SET PROBLEM → Your task is to print every entry below exactly as given.

MATERIAL FOR THE TASK →
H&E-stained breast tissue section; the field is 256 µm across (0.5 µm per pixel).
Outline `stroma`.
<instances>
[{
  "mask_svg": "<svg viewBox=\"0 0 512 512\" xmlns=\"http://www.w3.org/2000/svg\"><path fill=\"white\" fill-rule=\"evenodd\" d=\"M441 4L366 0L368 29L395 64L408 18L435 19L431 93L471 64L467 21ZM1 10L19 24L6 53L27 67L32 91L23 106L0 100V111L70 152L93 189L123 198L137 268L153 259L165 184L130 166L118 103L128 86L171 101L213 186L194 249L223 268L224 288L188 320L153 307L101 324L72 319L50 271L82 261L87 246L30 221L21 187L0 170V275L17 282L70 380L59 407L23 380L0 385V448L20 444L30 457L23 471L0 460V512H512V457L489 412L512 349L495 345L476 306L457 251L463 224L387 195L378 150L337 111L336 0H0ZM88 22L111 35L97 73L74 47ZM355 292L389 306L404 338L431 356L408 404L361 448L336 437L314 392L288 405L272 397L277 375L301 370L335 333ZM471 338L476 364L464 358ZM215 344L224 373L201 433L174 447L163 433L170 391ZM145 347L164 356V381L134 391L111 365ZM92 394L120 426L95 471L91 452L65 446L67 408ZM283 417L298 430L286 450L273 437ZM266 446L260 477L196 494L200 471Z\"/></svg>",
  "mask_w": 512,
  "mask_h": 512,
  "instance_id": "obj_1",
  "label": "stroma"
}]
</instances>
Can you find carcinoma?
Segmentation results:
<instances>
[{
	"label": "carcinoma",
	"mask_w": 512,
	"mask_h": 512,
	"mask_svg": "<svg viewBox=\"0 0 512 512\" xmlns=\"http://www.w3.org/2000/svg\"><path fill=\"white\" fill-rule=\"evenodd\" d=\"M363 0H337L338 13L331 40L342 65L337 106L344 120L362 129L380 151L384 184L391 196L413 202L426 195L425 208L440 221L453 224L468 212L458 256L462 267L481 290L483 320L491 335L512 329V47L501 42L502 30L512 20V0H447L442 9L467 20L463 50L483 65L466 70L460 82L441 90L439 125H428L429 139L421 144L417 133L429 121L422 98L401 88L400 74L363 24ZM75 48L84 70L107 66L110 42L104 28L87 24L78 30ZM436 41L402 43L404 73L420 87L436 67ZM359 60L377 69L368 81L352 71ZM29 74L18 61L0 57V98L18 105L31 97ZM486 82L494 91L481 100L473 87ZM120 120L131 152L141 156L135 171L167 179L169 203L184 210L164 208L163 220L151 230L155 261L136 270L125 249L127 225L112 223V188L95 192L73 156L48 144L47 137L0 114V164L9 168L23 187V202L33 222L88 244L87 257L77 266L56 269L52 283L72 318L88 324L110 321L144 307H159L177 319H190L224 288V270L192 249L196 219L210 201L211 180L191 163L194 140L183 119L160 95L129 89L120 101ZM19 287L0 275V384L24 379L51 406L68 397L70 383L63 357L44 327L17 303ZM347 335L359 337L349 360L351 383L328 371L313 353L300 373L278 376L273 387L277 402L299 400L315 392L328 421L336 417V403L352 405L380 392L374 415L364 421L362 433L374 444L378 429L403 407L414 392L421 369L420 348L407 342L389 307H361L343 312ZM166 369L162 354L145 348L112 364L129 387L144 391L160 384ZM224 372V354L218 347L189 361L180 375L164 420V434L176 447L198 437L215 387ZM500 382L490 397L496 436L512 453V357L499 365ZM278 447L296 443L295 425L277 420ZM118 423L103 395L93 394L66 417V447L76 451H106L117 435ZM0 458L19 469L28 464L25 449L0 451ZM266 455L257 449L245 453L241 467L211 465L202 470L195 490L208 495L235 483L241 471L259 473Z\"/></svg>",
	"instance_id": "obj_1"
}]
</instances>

ANSWER TO THE TASK →
H&E-stained breast tissue section; the field is 256 µm across (0.5 µm per pixel).
Outline `stroma`.
<instances>
[{
  "mask_svg": "<svg viewBox=\"0 0 512 512\" xmlns=\"http://www.w3.org/2000/svg\"><path fill=\"white\" fill-rule=\"evenodd\" d=\"M441 4L366 0L368 29L395 64L408 18L435 19L431 93L471 64L467 21ZM1 10L19 24L6 53L27 67L32 91L23 106L0 100V111L70 152L93 189L123 198L137 268L153 259L165 184L130 166L118 103L128 86L171 101L213 186L194 249L223 268L224 288L188 320L153 307L101 324L72 319L50 271L82 261L87 246L30 221L21 187L0 170V275L17 282L70 380L59 407L23 380L0 385V448L20 444L30 457L23 471L0 460V512H512V457L489 412L512 349L495 345L476 306L457 251L463 224L387 195L378 150L337 111L336 0H0ZM88 22L111 35L97 73L74 47ZM355 292L389 306L404 338L431 356L408 404L361 448L336 437L314 392L288 405L272 397L277 375L301 370L335 333ZM471 338L476 364L464 358ZM215 344L224 373L201 433L174 447L163 433L170 391ZM145 347L164 356V381L134 391L111 365ZM92 394L120 426L95 471L91 452L65 446L67 408ZM283 417L298 430L286 450L273 437ZM266 446L260 477L196 494L200 471Z\"/></svg>",
  "mask_w": 512,
  "mask_h": 512,
  "instance_id": "obj_1",
  "label": "stroma"
}]
</instances>
Can you find carcinoma?
Segmentation results:
<instances>
[{
	"label": "carcinoma",
	"mask_w": 512,
	"mask_h": 512,
	"mask_svg": "<svg viewBox=\"0 0 512 512\" xmlns=\"http://www.w3.org/2000/svg\"><path fill=\"white\" fill-rule=\"evenodd\" d=\"M363 0H337L338 13L331 40L342 65L337 106L344 120L362 129L380 151L384 184L391 196L413 202L426 195L425 208L440 221L453 224L468 212L458 256L462 267L481 290L483 320L491 335L512 329V47L501 42L502 30L512 20V0H447L442 9L467 20L463 50L483 65L466 70L460 82L441 90L439 125H428L429 139L421 144L417 133L429 121L422 98L401 88L400 74L363 24ZM75 48L84 70L107 66L110 42L104 28L87 24L78 30ZM436 41L402 43L404 73L420 87L436 67ZM359 60L377 69L368 81L352 71ZM29 74L18 61L0 57V98L18 105L31 97ZM486 82L494 91L481 100L473 87ZM120 120L131 152L141 156L135 171L167 179L169 203L184 210L164 208L163 220L151 230L155 261L136 270L125 249L127 225L112 223V188L95 192L73 156L48 144L47 137L0 114V164L9 168L23 187V202L33 222L88 244L87 257L77 266L56 269L52 283L72 318L88 324L110 321L144 307H159L177 319H190L224 288V270L192 249L196 219L210 201L211 180L191 163L194 140L183 119L160 95L129 89L120 101ZM19 287L0 275V384L24 379L51 406L68 397L70 383L63 357L44 327L17 303ZM347 335L359 337L349 360L351 383L328 371L313 353L300 373L278 376L273 387L277 402L299 400L315 392L328 421L336 417V403L352 405L380 392L374 415L364 421L362 433L374 444L378 429L403 407L414 392L421 369L420 348L407 342L389 307H361L343 312ZM166 369L162 354L145 348L112 364L129 387L144 391L160 384ZM224 372V354L218 347L189 361L180 375L164 420V434L176 447L198 437L215 387ZM500 382L490 397L496 436L512 453V357L499 365ZM278 447L296 443L295 425L277 420ZM118 423L103 395L93 394L66 417V447L76 451H106L117 435ZM0 458L19 469L28 464L25 449L0 451ZM266 455L257 449L245 453L241 467L211 465L202 470L195 490L208 495L235 483L241 471L259 473Z\"/></svg>",
	"instance_id": "obj_1"
}]
</instances>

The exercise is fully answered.